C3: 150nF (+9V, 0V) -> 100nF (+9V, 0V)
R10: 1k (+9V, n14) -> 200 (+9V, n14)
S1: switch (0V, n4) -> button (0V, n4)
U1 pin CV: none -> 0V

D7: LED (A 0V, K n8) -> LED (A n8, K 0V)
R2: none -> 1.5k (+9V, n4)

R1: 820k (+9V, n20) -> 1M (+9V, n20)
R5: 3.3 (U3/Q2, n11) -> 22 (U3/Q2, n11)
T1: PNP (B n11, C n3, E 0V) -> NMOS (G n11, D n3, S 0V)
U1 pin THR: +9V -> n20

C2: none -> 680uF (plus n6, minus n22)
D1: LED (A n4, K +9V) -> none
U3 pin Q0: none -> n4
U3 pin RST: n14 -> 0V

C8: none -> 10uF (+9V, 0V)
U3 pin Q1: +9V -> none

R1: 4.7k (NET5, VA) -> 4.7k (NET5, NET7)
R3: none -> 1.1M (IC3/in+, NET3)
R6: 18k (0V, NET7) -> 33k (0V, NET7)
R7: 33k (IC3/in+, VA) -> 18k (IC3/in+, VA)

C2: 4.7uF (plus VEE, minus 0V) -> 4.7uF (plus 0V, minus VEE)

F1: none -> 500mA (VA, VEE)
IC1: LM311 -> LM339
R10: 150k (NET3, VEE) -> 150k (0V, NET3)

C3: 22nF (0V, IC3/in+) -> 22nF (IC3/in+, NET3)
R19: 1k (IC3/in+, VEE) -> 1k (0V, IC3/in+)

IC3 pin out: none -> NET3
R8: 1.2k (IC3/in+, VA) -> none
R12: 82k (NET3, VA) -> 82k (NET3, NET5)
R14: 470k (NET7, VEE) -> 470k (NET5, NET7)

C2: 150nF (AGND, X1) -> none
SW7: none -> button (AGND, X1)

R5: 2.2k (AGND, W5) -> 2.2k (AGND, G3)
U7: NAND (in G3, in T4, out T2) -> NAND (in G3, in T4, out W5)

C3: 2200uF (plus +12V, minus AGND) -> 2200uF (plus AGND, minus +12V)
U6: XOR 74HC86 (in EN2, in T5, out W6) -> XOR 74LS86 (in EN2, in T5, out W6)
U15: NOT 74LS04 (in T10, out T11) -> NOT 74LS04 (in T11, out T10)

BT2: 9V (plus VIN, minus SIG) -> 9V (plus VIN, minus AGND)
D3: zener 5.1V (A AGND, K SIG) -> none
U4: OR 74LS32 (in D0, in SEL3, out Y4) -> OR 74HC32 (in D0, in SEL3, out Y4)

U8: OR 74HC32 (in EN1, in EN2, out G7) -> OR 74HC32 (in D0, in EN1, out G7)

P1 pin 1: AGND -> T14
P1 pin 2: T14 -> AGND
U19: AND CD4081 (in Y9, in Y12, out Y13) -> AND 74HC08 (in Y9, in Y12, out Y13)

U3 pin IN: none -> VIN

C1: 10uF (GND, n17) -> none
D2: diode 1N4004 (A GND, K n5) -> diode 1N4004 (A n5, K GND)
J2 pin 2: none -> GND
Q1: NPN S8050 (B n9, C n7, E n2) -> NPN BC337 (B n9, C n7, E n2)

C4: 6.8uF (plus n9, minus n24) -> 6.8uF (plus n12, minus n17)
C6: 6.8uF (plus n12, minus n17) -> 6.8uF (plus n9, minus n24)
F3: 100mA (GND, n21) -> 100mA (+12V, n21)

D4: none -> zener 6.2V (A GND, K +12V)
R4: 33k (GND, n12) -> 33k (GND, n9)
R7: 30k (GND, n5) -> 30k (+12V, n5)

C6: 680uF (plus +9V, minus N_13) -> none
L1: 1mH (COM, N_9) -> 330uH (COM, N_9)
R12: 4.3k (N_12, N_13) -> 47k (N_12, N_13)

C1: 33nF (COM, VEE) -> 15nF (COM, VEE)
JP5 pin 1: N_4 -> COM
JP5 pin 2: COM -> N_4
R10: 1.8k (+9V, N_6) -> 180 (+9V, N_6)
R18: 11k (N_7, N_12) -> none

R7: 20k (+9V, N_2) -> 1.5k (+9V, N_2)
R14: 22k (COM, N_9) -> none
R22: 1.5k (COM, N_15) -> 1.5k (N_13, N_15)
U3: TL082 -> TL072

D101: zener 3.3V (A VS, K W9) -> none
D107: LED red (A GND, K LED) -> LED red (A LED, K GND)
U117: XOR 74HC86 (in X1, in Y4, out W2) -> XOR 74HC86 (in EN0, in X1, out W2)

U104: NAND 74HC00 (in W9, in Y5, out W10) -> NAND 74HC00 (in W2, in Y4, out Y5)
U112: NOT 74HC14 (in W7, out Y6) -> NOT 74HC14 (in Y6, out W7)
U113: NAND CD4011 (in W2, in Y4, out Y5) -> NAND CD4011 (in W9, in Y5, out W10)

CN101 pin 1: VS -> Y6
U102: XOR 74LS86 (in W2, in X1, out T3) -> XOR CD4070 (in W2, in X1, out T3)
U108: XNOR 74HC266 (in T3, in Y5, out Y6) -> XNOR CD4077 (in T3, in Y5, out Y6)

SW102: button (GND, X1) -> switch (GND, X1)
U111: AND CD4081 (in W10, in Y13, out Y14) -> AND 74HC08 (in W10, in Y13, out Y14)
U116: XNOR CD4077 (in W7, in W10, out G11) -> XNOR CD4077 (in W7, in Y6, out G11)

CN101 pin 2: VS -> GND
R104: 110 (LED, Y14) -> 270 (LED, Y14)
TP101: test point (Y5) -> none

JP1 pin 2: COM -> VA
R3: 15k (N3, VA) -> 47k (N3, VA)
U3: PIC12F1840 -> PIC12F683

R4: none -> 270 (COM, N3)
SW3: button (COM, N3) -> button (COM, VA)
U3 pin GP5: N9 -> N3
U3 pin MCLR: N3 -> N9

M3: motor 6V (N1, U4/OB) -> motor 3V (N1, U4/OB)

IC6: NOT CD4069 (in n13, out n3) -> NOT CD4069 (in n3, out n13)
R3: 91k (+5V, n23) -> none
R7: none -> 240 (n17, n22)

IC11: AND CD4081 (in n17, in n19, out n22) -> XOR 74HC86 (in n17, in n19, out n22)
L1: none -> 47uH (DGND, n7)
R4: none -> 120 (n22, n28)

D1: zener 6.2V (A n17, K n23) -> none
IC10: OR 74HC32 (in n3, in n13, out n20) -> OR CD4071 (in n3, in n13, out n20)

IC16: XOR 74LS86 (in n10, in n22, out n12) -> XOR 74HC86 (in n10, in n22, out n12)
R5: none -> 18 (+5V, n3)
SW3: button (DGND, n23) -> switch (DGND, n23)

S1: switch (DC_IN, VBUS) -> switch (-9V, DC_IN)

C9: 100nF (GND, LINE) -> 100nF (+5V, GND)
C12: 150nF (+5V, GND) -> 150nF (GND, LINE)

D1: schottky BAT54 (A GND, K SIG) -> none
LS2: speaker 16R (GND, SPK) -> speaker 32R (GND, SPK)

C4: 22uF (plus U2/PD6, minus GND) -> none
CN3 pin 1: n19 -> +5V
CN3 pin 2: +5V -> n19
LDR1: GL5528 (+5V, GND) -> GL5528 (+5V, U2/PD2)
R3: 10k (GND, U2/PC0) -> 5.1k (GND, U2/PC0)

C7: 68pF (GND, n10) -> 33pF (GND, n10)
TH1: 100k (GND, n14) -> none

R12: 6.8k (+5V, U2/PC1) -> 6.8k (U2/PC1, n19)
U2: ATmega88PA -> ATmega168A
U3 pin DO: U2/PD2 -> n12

#### What to produce:
Write out, word for word, every line from the one containing "CN3 pin 1: n19 -> +5V" through the last line of the records above.

#### Problem solution:
CN3 pin 1: n19 -> +5V
CN3 pin 2: +5V -> n19
LDR1: GL5528 (+5V, GND) -> GL5528 (+5V, U2/PD2)
R3: 10k (GND, U2/PC0) -> 5.1k (GND, U2/PC0)

C7: 68pF (GND, n10) -> 33pF (GND, n10)
TH1: 100k (GND, n14) -> none

R12: 6.8k (+5V, U2/PC1) -> 6.8k (U2/PC1, n19)
U2: ATmega88PA -> ATmega168A
U3 pin DO: U2/PD2 -> n12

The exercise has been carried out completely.